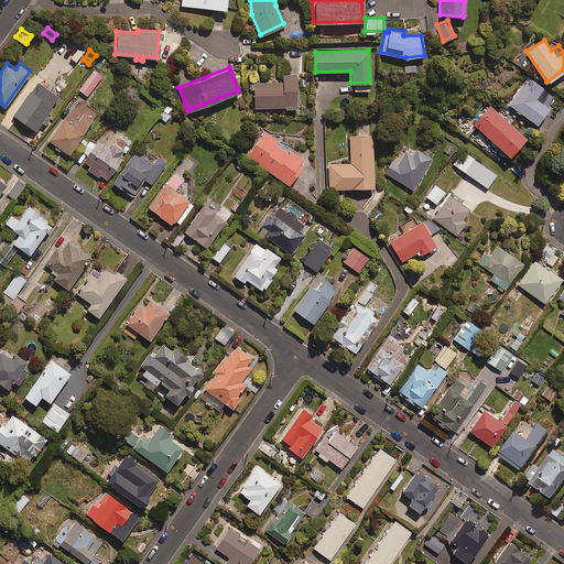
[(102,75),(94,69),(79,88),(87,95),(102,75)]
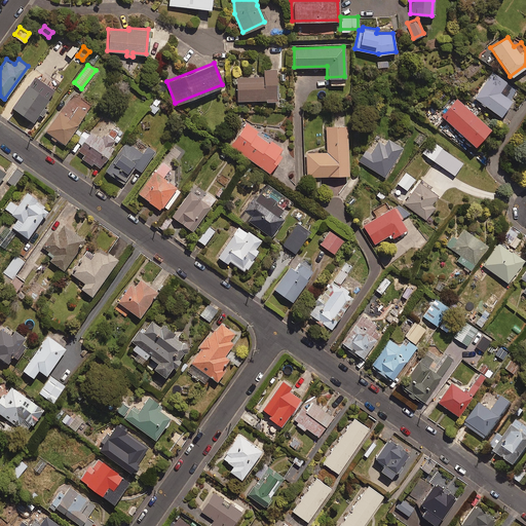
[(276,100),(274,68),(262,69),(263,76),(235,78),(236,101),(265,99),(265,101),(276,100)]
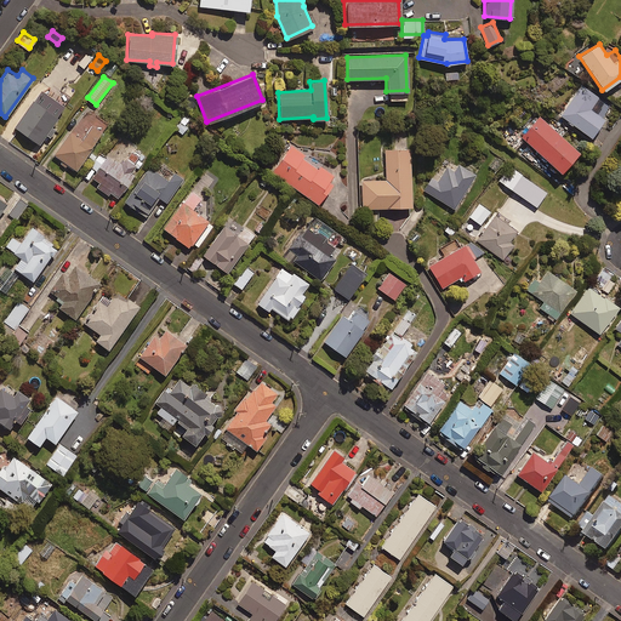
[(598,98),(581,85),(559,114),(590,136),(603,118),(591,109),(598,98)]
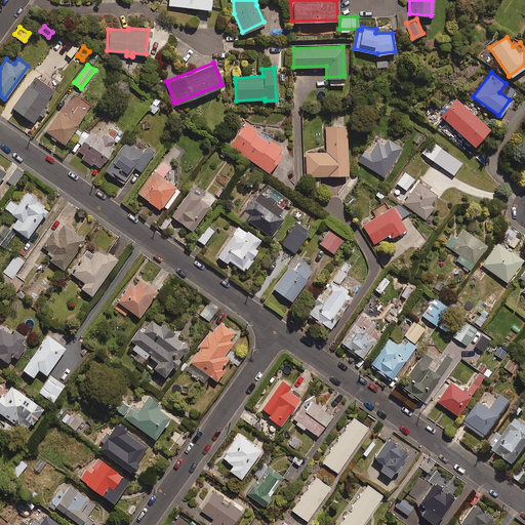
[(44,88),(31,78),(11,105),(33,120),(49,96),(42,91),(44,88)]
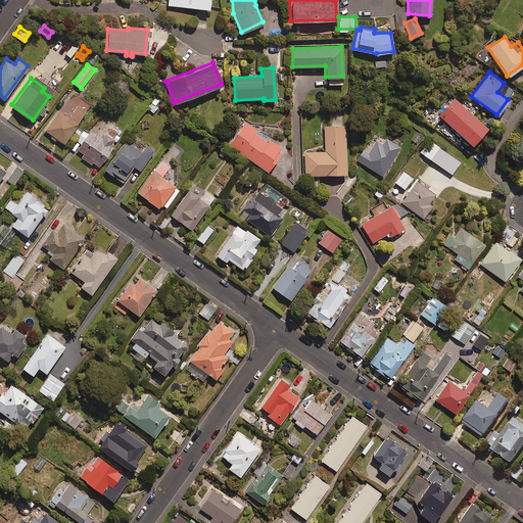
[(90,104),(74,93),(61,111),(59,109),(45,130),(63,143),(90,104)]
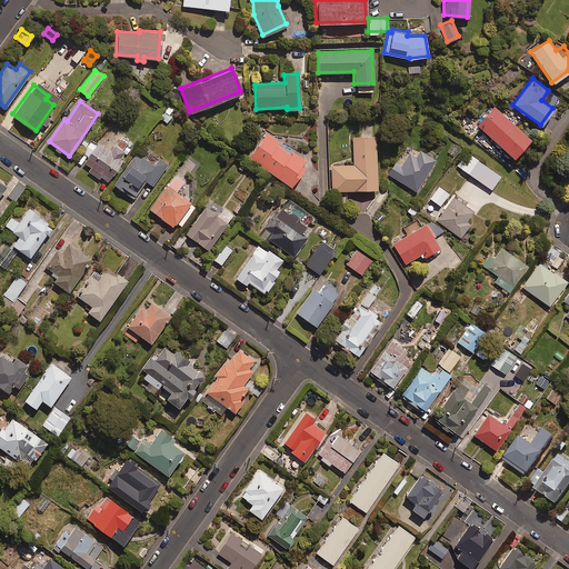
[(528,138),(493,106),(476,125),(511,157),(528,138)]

# # # #

* **PROBLEM REQUIREMENTS**: Across the whole listing above, repeat each line exactly and leave out the images.

* **OUTPUT OF THE EXERCISE**:
[(102,75),(94,69),(79,88),(87,95),(102,75)]
[(276,100),(274,68),(262,69),(263,76),(235,78),(236,101),(265,99),(265,101),(276,100)]
[(598,98),(581,85),(559,114),(590,136),(603,118),(591,109),(598,98)]
[(44,88),(31,78),(11,105),(33,120),(49,96),(42,91),(44,88)]
[(90,104),(74,93),(61,111),(59,109),(45,130),(63,143),(90,104)]
[(528,138),(493,106),(476,125),(511,157),(528,138)]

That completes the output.